• What you are asked to do
Work out how many lines of the material below contain the word "blue", then write that number alone.

• Data under study
▬▬▬

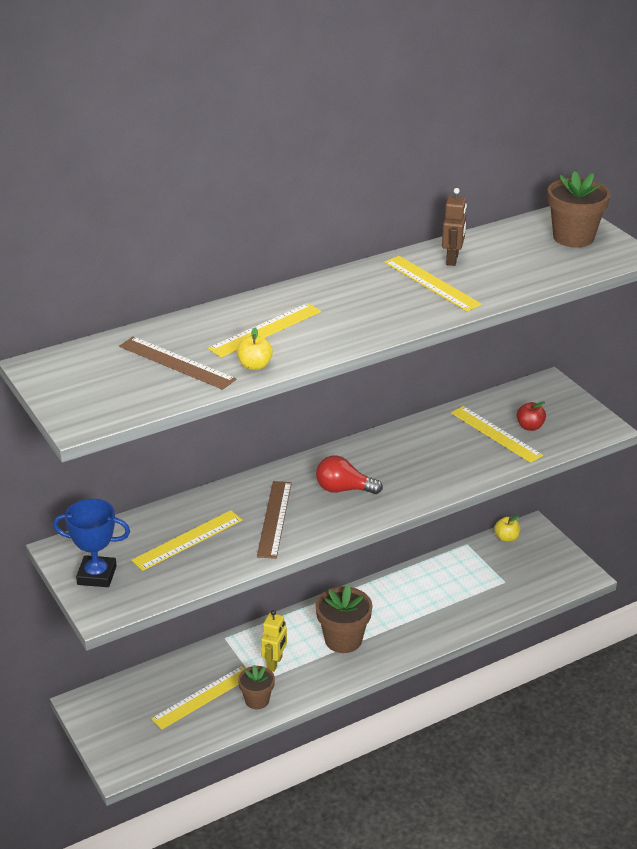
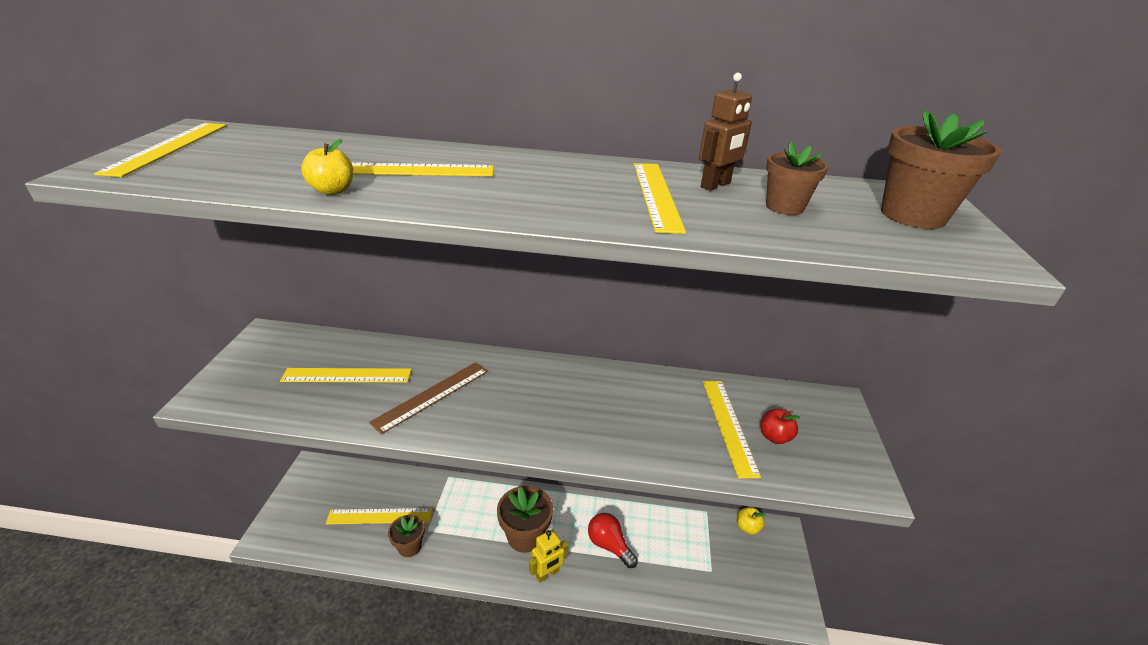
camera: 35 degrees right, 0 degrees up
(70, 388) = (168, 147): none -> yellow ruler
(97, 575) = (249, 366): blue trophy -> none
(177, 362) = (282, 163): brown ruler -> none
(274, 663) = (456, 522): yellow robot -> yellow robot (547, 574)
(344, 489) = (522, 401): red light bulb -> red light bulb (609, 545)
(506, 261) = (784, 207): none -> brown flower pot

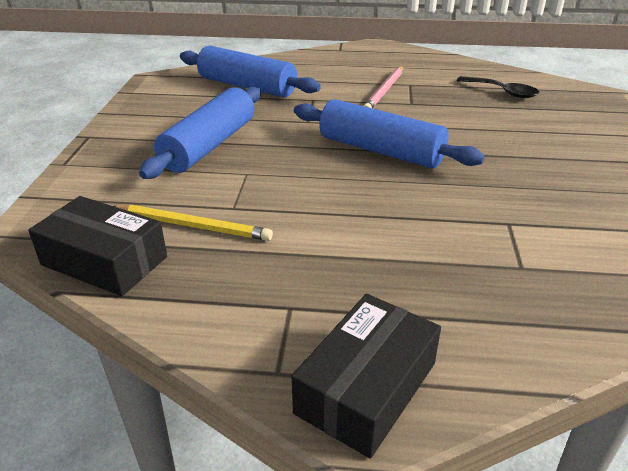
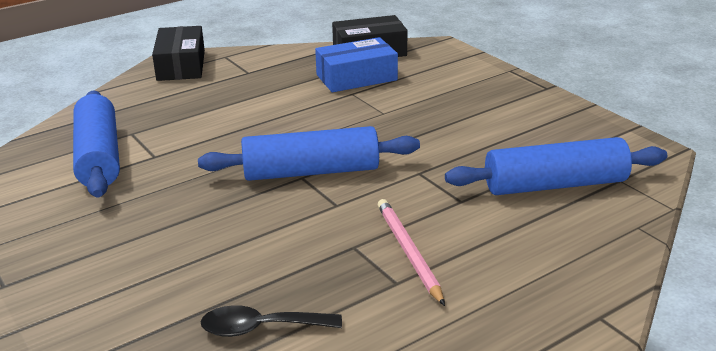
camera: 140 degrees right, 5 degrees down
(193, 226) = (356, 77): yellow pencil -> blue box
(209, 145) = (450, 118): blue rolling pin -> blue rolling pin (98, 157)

▬▬▬

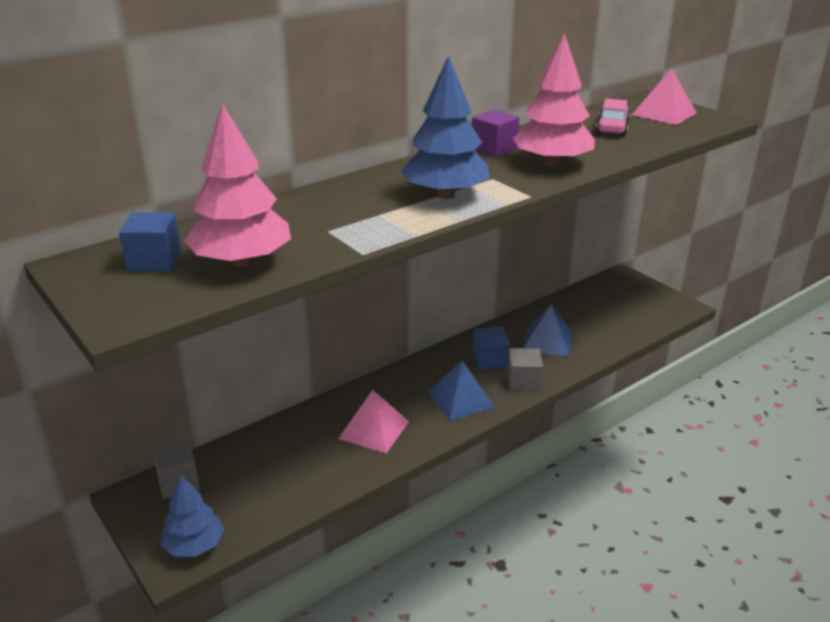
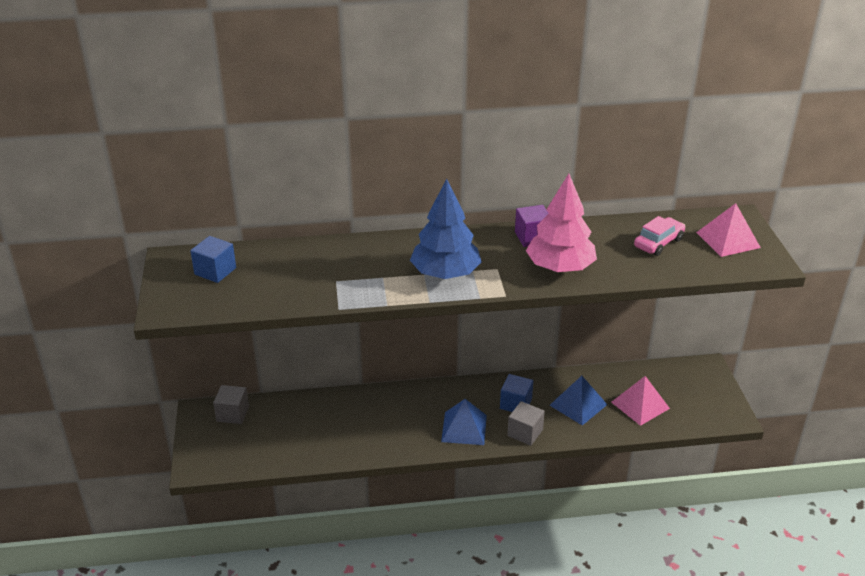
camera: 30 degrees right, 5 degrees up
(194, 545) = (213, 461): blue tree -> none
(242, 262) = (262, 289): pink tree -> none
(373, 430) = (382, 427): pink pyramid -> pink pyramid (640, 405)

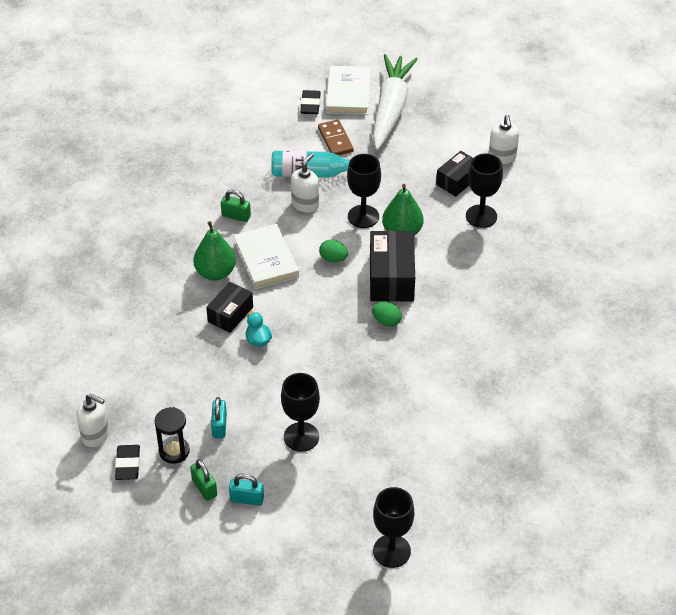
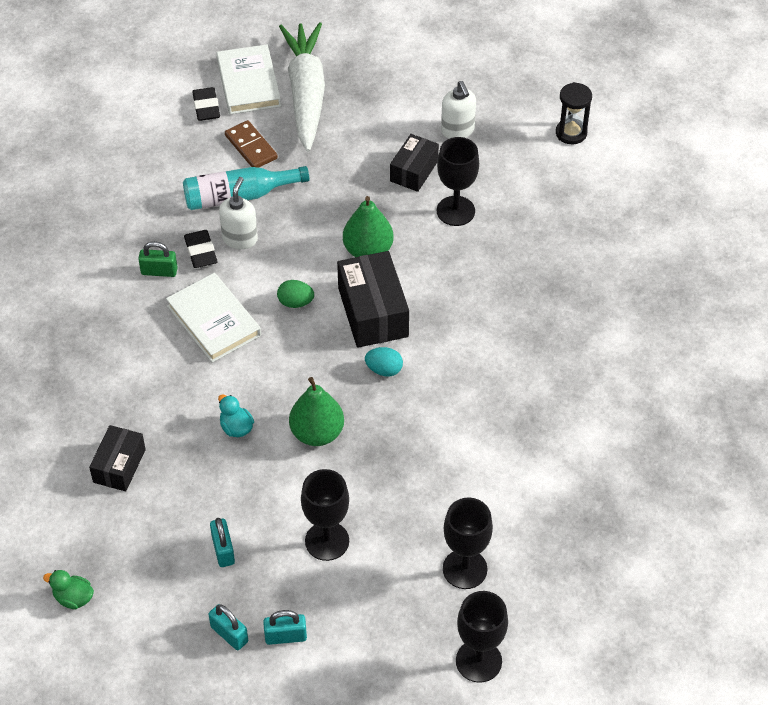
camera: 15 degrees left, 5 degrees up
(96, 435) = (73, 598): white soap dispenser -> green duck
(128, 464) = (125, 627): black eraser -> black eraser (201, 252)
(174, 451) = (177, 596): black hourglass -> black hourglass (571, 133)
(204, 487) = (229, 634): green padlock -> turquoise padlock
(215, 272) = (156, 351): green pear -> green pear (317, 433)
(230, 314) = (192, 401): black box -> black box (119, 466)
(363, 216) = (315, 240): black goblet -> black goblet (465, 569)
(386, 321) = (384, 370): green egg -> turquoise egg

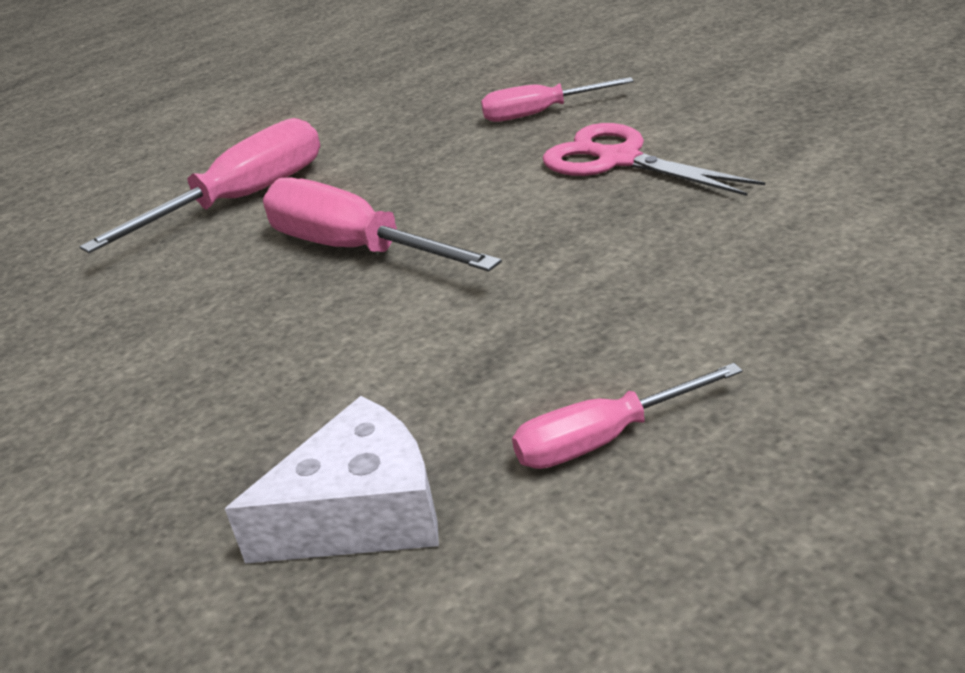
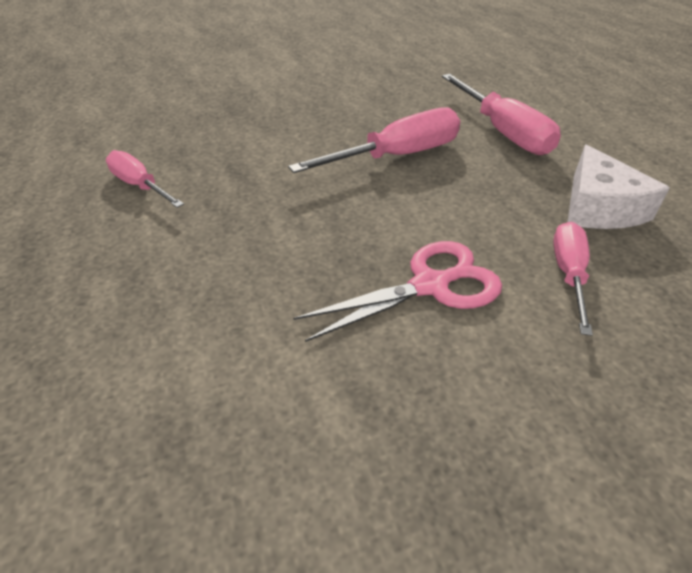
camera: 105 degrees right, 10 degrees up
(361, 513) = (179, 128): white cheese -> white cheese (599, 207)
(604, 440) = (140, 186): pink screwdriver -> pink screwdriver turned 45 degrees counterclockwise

▬▬▬

• Answer for the task
4